*** Opening Task inputs ***

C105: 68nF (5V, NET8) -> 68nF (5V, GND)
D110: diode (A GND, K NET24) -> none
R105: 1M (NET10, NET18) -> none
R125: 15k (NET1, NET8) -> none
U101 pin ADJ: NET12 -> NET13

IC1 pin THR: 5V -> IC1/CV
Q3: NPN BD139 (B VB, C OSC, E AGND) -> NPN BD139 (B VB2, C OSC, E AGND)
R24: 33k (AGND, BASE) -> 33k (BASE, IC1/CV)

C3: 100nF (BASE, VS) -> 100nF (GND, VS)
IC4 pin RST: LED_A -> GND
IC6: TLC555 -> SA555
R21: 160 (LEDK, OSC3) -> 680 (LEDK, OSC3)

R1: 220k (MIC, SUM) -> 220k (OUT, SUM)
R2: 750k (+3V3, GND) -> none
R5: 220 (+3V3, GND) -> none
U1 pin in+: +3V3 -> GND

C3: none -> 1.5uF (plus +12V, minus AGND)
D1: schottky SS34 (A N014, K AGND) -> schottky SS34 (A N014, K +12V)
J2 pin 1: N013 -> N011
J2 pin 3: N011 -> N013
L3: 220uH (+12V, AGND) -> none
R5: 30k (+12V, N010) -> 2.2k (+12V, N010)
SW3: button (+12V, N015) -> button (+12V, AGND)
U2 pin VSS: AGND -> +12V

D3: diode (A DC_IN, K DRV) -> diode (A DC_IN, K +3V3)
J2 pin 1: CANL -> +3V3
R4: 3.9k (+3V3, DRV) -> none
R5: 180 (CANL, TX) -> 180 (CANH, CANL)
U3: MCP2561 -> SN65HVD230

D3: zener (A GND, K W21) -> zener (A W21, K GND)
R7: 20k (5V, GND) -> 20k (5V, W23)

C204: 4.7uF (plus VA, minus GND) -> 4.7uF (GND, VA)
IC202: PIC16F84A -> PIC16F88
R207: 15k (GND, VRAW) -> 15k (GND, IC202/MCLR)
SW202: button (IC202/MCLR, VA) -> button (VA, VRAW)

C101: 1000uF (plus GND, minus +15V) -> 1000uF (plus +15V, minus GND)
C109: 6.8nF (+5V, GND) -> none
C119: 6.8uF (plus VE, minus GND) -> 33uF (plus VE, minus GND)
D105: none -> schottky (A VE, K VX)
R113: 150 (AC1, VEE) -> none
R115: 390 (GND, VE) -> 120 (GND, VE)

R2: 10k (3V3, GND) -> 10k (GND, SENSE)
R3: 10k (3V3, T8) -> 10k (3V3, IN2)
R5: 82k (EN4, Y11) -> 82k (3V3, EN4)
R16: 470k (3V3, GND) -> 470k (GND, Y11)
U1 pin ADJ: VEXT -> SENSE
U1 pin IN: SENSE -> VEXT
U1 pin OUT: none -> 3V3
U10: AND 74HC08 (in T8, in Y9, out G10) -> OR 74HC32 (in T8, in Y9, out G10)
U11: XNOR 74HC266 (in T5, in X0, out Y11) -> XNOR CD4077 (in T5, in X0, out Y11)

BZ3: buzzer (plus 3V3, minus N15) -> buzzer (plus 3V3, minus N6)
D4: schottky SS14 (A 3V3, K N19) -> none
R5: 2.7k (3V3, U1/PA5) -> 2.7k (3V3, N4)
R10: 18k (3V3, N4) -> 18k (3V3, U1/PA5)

*** Closing Task inputs ***

=== Exercise ===
Set down the entries again exactly as they are.

=== Exercise output ===
C105: 68nF (5V, NET8) -> 68nF (5V, GND)
D110: diode (A GND, K NET24) -> none
R105: 1M (NET10, NET18) -> none
R125: 15k (NET1, NET8) -> none
U101 pin ADJ: NET12 -> NET13

IC1 pin THR: 5V -> IC1/CV
Q3: NPN BD139 (B VB, C OSC, E AGND) -> NPN BD139 (B VB2, C OSC, E AGND)
R24: 33k (AGND, BASE) -> 33k (BASE, IC1/CV)

C3: 100nF (BASE, VS) -> 100nF (GND, VS)
IC4 pin RST: LED_A -> GND
IC6: TLC555 -> SA555
R21: 160 (LEDK, OSC3) -> 680 (LEDK, OSC3)

R1: 220k (MIC, SUM) -> 220k (OUT, SUM)
R2: 750k (+3V3, GND) -> none
R5: 220 (+3V3, GND) -> none
U1 pin in+: +3V3 -> GND

C3: none -> 1.5uF (plus +12V, minus AGND)
D1: schottky SS34 (A N014, K AGND) -> schottky SS34 (A N014, K +12V)
J2 pin 1: N013 -> N011
J2 pin 3: N011 -> N013
L3: 220uH (+12V, AGND) -> none
R5: 30k (+12V, N010) -> 2.2k (+12V, N010)
SW3: button (+12V, N015) -> button (+12V, AGND)
U2 pin VSS: AGND -> +12V

D3: diode (A DC_IN, K DRV) -> diode (A DC_IN, K +3V3)
J2 pin 1: CANL -> +3V3
R4: 3.9k (+3V3, DRV) -> none
R5: 180 (CANL, TX) -> 180 (CANH, CANL)
U3: MCP2561 -> SN65HVD230

D3: zener (A GND, K W21) -> zener (A W21, K GND)
R7: 20k (5V, GND) -> 20k (5V, W23)

C204: 4.7uF (plus VA, minus GND) -> 4.7uF (GND, VA)
IC202: PIC16F84A -> PIC16F88
R207: 15k (GND, VRAW) -> 15k (GND, IC202/MCLR)
SW202: button (IC202/MCLR, VA) -> button (VA, VRAW)

C101: 1000uF (plus GND, minus +15V) -> 1000uF (plus +15V, minus GND)
C109: 6.8nF (+5V, GND) -> none
C119: 6.8uF (plus VE, minus GND) -> 33uF (plus VE, minus GND)
D105: none -> schottky (A VE, K VX)
R113: 150 (AC1, VEE) -> none
R115: 390 (GND, VE) -> 120 (GND, VE)

R2: 10k (3V3, GND) -> 10k (GND, SENSE)
R3: 10k (3V3, T8) -> 10k (3V3, IN2)
R5: 82k (EN4, Y11) -> 82k (3V3, EN4)
R16: 470k (3V3, GND) -> 470k (GND, Y11)
U1 pin ADJ: VEXT -> SENSE
U1 pin IN: SENSE -> VEXT
U1 pin OUT: none -> 3V3
U10: AND 74HC08 (in T8, in Y9, out G10) -> OR 74HC32 (in T8, in Y9, out G10)
U11: XNOR 74HC266 (in T5, in X0, out Y11) -> XNOR CD4077 (in T5, in X0, out Y11)

BZ3: buzzer (plus 3V3, minus N15) -> buzzer (plus 3V3, minus N6)
D4: schottky SS14 (A 3V3, K N19) -> none
R5: 2.7k (3V3, U1/PA5) -> 2.7k (3V3, N4)
R10: 18k (3V3, N4) -> 18k (3V3, U1/PA5)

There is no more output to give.